-------- Data to examine
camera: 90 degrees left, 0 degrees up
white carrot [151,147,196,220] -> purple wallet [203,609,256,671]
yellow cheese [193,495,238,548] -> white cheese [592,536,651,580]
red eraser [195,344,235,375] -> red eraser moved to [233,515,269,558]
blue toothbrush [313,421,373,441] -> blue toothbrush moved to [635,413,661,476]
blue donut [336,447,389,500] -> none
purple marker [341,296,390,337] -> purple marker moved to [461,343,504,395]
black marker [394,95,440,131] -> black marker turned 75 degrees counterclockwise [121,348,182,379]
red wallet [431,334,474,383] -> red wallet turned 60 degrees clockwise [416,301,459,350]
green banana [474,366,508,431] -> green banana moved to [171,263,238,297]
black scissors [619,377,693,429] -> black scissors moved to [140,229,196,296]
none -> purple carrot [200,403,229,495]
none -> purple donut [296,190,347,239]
----------------
-------- Data to examine
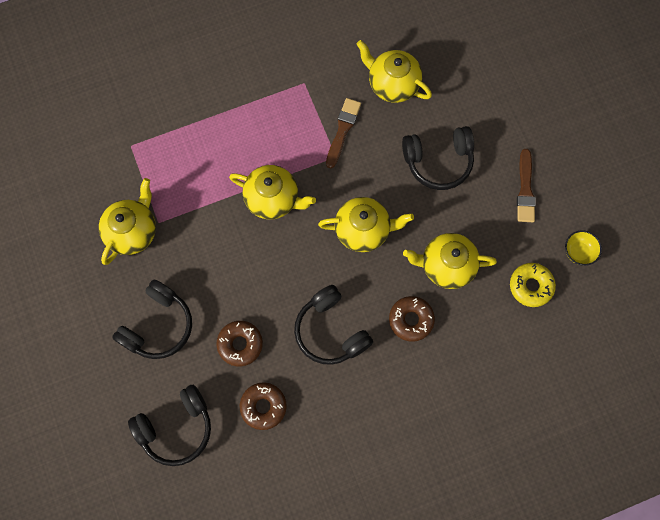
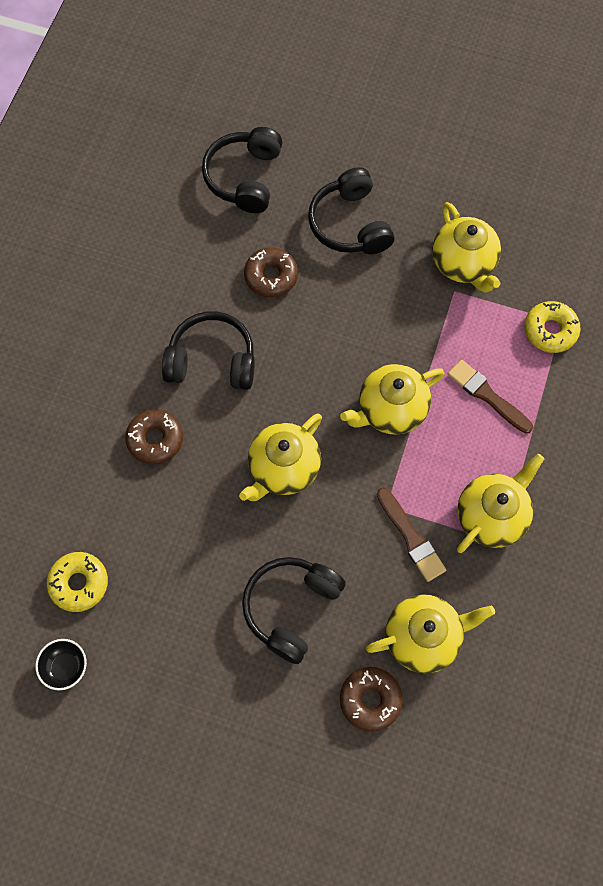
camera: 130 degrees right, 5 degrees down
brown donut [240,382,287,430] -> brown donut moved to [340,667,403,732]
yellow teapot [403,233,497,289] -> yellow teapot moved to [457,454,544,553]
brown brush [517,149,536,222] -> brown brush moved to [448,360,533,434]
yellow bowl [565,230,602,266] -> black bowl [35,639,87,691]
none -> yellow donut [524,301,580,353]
----------------
### [Task brief]
Print, without alteration, only the lines above between the one holding "camera: 130 degrees right, 5 degrees down" and the one holding "none -> yellow donut [524,301,580,353]", inclusive.

### [Task output]
camera: 130 degrees right, 5 degrees down
brown donut [240,382,287,430] -> brown donut moved to [340,667,403,732]
yellow teapot [403,233,497,289] -> yellow teapot moved to [457,454,544,553]
brown brush [517,149,536,222] -> brown brush moved to [448,360,533,434]
yellow bowl [565,230,602,266] -> black bowl [35,639,87,691]
none -> yellow donut [524,301,580,353]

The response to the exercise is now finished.